=== Section Start ===
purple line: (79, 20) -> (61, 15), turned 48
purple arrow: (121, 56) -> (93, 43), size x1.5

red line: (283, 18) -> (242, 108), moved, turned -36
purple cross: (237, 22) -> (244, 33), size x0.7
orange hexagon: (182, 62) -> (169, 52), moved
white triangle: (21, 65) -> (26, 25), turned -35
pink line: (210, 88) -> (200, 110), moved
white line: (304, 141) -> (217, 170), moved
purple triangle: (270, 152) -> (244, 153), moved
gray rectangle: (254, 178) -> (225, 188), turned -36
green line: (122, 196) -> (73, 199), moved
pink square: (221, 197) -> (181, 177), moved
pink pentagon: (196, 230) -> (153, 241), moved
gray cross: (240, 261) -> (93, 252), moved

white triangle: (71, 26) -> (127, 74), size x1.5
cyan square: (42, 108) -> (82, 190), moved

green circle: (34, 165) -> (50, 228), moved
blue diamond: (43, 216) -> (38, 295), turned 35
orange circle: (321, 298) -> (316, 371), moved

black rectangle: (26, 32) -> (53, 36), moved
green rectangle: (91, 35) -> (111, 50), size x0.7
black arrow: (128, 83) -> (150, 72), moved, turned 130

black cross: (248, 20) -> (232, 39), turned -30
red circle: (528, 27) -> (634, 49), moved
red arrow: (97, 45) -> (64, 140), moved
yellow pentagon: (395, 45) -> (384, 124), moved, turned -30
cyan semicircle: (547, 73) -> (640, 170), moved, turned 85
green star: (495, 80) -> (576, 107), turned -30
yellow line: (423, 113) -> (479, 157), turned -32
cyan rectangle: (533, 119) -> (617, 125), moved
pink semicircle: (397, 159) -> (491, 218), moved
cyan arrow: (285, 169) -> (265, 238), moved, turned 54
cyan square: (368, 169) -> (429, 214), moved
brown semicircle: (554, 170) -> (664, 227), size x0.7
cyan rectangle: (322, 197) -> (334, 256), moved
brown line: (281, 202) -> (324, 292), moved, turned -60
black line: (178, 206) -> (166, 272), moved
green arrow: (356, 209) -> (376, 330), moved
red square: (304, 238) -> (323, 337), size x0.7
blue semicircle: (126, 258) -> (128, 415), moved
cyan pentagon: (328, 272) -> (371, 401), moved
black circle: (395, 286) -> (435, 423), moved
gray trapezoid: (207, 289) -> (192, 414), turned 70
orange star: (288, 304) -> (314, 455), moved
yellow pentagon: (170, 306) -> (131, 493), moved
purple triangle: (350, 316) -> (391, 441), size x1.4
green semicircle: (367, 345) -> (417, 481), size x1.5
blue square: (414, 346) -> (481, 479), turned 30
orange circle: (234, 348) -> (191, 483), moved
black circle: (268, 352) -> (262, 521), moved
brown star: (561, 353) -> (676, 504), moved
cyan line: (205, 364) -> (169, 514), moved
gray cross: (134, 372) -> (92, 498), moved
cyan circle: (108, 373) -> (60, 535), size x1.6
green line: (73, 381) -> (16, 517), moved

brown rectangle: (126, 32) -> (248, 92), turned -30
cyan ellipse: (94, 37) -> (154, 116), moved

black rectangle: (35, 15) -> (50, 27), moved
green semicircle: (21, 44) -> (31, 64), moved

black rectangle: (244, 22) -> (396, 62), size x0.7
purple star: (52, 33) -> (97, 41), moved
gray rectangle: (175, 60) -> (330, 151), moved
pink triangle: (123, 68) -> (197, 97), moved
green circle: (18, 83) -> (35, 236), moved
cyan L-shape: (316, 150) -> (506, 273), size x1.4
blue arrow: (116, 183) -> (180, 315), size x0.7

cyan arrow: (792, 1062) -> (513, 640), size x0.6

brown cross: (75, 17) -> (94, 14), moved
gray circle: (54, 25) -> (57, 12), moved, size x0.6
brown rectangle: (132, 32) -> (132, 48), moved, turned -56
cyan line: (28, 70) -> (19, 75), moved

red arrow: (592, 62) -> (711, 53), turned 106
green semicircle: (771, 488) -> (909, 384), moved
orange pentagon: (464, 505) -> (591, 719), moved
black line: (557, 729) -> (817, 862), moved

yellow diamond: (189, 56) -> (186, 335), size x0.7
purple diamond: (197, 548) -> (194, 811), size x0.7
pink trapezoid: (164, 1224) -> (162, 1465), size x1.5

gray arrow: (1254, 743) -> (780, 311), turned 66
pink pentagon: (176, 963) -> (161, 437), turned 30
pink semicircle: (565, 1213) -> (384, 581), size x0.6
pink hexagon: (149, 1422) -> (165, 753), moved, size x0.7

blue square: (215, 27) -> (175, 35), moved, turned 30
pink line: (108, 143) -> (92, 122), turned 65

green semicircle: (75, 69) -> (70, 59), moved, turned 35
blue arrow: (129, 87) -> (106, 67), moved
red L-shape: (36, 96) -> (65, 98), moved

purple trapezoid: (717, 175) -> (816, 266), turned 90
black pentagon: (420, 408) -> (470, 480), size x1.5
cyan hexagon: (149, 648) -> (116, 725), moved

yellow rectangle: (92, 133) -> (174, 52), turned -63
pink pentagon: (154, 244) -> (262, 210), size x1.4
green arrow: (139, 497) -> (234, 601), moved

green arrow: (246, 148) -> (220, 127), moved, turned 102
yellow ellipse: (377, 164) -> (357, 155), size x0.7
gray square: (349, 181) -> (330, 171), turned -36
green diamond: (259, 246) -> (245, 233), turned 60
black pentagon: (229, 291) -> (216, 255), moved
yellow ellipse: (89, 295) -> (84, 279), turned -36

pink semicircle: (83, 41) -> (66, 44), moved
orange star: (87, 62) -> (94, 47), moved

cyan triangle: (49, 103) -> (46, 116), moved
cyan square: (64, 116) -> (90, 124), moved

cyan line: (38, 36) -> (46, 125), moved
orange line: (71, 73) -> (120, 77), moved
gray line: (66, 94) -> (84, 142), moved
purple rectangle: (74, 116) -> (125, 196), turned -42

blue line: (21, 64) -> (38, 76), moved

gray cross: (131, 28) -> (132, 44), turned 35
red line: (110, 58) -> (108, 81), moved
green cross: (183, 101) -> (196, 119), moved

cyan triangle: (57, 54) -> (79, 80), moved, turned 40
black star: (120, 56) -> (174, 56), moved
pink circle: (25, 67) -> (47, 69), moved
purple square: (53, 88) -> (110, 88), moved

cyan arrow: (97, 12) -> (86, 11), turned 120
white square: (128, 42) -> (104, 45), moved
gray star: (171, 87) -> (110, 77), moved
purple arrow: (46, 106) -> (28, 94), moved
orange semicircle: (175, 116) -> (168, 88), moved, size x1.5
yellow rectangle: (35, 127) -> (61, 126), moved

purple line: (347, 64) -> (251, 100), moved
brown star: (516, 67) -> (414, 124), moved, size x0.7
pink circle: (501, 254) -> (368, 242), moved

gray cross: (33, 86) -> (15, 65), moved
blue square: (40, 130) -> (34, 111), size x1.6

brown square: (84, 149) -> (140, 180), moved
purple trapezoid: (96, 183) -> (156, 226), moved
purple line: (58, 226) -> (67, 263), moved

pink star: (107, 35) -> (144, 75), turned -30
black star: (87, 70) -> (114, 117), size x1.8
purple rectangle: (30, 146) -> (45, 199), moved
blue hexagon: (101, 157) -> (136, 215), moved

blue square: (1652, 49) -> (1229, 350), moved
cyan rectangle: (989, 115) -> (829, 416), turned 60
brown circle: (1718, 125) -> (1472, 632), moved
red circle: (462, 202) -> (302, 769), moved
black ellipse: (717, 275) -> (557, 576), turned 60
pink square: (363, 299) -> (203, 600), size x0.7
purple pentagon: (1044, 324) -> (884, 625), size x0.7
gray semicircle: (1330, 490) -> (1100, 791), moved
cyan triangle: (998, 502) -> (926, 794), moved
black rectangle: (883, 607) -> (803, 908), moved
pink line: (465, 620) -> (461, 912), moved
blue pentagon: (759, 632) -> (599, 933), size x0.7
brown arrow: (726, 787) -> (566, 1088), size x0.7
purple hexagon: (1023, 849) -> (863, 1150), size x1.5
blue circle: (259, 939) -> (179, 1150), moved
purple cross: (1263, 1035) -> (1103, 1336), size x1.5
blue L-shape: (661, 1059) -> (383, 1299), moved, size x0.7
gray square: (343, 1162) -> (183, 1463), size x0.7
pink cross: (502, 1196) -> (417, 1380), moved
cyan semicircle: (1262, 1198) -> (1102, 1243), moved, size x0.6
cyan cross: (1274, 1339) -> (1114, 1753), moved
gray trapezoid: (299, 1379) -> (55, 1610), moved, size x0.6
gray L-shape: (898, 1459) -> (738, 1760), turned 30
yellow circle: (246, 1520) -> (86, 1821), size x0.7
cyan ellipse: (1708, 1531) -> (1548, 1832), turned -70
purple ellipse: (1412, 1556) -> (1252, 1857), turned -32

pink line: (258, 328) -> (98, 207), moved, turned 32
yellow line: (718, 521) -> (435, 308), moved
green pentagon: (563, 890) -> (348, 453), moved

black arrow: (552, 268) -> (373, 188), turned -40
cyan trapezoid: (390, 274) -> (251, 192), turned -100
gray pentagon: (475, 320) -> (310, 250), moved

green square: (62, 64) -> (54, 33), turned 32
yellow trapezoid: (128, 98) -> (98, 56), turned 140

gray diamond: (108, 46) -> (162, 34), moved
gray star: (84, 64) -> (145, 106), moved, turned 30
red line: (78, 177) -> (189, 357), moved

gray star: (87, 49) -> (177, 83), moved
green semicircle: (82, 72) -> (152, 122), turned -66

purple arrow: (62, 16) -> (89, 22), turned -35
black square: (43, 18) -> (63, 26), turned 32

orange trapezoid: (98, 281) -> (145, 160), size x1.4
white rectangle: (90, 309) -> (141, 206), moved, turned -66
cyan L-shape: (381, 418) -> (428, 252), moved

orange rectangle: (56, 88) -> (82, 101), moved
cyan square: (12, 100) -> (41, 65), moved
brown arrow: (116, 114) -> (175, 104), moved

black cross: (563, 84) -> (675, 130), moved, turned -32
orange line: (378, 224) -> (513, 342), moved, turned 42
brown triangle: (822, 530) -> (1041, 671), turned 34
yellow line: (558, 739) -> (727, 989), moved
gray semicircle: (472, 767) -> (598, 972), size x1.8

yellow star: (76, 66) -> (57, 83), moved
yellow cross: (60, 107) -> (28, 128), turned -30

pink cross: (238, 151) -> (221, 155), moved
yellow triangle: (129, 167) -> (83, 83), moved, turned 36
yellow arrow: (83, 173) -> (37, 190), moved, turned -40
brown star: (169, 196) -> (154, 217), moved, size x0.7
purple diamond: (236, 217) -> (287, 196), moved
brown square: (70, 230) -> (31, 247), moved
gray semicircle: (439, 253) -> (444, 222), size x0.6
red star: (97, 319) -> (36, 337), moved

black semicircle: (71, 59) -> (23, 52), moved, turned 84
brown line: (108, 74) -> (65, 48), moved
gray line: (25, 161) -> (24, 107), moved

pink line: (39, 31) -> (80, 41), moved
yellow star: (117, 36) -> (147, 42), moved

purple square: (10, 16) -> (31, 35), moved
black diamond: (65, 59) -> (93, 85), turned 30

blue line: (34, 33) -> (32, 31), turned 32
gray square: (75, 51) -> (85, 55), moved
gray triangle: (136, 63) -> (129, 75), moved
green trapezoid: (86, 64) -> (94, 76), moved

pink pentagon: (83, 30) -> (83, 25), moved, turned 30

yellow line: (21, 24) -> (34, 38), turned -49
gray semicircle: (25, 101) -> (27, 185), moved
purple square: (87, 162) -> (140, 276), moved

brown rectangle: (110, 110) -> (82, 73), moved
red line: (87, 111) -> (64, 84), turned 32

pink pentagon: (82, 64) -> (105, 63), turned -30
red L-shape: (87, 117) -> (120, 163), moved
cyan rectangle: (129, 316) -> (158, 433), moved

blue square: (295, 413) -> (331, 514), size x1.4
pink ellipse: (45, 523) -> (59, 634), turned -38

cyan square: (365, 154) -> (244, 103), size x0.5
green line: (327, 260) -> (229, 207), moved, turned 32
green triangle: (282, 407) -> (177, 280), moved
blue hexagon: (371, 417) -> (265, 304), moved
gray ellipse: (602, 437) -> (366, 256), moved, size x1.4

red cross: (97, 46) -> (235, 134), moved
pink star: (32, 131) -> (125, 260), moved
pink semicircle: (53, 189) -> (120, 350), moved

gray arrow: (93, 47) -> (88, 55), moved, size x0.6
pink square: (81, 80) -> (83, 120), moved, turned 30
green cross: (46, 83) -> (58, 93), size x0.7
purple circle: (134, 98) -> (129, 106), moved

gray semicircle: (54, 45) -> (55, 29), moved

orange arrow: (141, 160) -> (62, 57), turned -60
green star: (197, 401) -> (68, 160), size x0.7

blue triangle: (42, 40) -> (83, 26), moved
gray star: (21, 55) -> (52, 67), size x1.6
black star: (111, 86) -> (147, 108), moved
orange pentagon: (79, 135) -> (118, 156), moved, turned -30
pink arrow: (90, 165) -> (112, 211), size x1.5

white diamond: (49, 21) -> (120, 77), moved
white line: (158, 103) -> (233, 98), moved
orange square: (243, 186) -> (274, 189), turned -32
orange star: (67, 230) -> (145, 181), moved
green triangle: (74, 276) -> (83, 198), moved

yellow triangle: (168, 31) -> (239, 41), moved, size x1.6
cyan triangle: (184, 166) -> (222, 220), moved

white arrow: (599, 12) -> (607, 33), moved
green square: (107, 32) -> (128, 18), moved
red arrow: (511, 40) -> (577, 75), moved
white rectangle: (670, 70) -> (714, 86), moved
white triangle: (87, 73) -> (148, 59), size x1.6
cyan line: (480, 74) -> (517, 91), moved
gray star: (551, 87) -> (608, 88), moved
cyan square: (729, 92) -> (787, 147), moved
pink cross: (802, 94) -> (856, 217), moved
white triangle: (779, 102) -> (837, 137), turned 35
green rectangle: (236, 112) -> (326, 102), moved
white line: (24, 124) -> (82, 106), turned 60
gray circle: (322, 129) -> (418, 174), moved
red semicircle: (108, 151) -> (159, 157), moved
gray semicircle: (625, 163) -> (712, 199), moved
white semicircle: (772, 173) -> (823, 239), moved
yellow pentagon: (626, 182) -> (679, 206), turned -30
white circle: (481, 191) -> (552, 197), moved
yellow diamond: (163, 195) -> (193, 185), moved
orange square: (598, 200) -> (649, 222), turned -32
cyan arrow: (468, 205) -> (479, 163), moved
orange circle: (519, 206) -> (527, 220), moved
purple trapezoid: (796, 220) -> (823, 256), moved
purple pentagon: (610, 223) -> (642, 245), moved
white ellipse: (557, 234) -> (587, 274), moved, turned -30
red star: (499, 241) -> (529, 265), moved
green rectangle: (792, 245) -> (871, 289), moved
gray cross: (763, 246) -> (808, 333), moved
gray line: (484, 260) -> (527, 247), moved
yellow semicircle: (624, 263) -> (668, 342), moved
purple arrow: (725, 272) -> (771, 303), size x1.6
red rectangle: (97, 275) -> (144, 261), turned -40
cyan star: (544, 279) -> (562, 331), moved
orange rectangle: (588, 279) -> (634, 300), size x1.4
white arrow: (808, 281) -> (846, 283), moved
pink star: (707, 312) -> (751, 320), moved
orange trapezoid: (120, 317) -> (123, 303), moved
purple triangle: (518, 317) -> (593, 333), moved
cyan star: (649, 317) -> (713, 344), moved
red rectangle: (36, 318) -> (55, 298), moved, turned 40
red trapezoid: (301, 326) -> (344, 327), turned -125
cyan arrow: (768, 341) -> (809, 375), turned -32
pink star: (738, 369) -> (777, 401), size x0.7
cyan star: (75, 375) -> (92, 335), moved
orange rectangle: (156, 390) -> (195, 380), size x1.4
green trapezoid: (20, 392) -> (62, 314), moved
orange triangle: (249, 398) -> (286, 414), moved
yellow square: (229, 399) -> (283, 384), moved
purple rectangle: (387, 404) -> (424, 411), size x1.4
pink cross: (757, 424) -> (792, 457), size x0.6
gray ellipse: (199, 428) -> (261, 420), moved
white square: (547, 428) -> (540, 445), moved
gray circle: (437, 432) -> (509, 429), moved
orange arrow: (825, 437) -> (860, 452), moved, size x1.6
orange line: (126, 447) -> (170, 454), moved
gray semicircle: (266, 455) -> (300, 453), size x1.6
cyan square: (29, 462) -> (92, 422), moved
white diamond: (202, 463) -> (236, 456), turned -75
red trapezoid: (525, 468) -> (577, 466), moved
=== Section End ===
▶ **THE PROBLEM**: Could you output, exactly and with nothing else, the lines from the start of the records through the line containing "purple triangle: (270, 152)"?

▶ **EXPECTED OUTPUT**:
purple line: (79, 20) -> (61, 15), turned 48
purple arrow: (121, 56) -> (93, 43), size x1.5

red line: (283, 18) -> (242, 108), moved, turned -36
purple cross: (237, 22) -> (244, 33), size x0.7
orange hexagon: (182, 62) -> (169, 52), moved
white triangle: (21, 65) -> (26, 25), turned -35
pink line: (210, 88) -> (200, 110), moved
white line: (304, 141) -> (217, 170), moved
purple triangle: (270, 152) -> (244, 153), moved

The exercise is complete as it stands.